## Dataset extract

..............................

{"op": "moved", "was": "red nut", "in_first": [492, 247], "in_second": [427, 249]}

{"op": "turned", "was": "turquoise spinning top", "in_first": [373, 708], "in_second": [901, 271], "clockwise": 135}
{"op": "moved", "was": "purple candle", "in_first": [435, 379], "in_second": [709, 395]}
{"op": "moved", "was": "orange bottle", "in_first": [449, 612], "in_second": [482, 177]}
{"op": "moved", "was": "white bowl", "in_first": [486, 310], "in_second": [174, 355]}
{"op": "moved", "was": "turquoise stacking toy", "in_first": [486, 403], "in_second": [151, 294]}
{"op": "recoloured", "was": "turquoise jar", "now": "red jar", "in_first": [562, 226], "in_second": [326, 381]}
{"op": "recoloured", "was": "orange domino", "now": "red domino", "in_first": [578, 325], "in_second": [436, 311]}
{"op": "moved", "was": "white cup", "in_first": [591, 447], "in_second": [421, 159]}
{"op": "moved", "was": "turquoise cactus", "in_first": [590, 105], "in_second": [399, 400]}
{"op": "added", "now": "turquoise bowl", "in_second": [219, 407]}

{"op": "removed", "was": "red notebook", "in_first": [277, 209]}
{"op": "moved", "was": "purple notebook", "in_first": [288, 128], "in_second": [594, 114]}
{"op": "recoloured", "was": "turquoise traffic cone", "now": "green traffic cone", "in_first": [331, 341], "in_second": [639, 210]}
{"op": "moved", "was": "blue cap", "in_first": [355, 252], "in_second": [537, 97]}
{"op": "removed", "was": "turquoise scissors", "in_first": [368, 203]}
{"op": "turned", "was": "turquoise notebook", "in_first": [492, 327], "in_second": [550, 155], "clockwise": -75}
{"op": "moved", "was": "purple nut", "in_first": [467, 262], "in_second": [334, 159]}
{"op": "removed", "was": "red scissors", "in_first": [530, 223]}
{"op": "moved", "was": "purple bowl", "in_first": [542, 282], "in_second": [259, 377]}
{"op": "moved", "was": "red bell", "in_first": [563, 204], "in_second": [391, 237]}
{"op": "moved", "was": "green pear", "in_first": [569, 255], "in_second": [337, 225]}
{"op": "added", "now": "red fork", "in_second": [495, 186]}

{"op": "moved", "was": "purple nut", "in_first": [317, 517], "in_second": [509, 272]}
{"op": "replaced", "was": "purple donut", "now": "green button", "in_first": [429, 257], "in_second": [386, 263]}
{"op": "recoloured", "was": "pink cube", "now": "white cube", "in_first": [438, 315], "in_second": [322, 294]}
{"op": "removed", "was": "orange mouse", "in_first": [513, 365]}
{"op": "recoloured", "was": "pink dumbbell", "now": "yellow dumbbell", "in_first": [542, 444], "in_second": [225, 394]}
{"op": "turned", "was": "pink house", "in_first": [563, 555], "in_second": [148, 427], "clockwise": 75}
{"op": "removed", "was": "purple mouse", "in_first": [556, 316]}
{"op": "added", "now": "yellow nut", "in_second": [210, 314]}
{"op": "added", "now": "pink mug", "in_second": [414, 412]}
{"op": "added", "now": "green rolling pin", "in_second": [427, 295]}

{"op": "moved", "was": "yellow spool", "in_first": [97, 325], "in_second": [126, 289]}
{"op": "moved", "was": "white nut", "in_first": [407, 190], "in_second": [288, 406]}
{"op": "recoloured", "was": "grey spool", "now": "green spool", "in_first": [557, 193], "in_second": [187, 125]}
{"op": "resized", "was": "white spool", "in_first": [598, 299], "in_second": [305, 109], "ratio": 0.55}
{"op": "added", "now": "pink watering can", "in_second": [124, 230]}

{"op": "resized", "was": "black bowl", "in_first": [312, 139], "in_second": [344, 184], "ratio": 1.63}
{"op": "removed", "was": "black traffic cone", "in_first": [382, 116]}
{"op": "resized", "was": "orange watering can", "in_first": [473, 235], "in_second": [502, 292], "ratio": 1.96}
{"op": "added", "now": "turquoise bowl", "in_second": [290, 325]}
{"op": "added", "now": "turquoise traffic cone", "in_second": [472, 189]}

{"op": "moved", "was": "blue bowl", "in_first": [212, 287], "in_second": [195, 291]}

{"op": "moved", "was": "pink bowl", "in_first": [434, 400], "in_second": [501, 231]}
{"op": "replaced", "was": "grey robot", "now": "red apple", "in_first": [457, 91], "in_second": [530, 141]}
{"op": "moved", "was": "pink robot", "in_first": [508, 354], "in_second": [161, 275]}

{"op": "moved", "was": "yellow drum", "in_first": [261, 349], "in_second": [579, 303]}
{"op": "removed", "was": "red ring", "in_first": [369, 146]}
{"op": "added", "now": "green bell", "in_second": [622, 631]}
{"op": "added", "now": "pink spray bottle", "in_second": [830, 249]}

..............................

## Task objective
Answer with one number only, the count of lines in the listing that hold the word "scissors".

## Solution for this problem
2